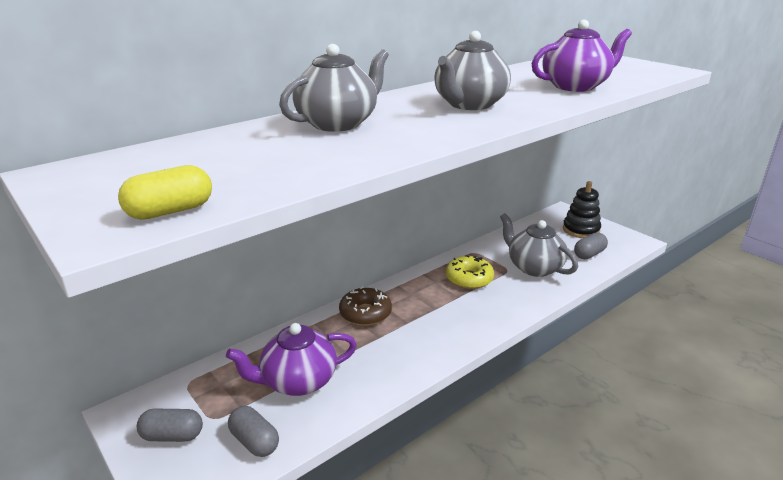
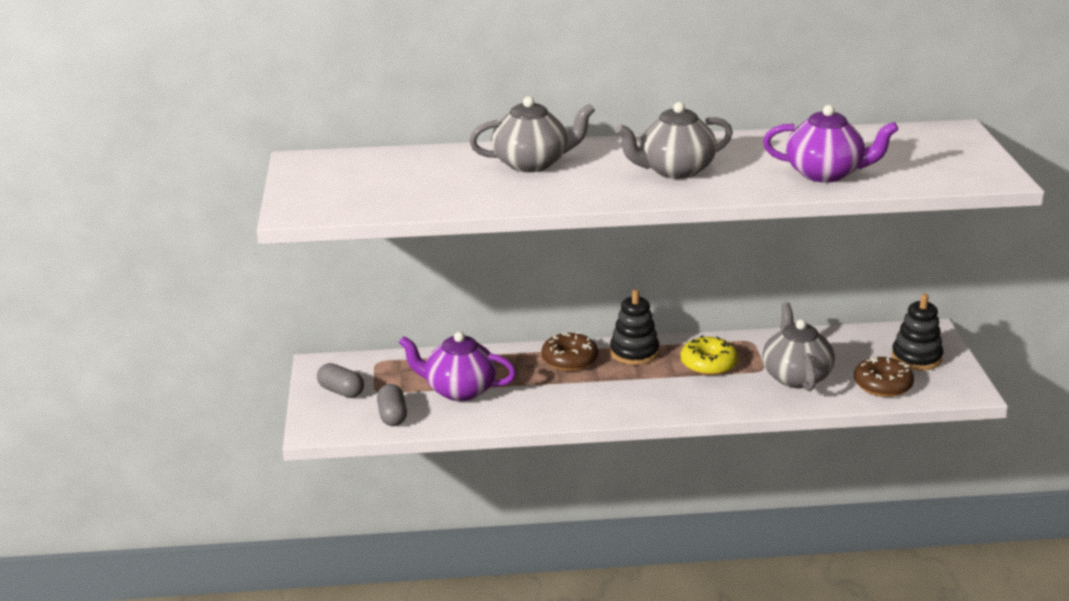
camera: 35 degrees right, 0 degrees up
yellow capsule [118,165,212,220] -> none
grey capsule [574,232,608,259] -> brown donut [854,356,914,397]
none -> black stacking toy [610,289,659,365]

== What to produce ==
Print the listing exactly. No pictures belong in the copy.

== Answer section ==
camera: 35 degrees right, 0 degrees up
yellow capsule [118,165,212,220] -> none
grey capsule [574,232,608,259] -> brown donut [854,356,914,397]
none -> black stacking toy [610,289,659,365]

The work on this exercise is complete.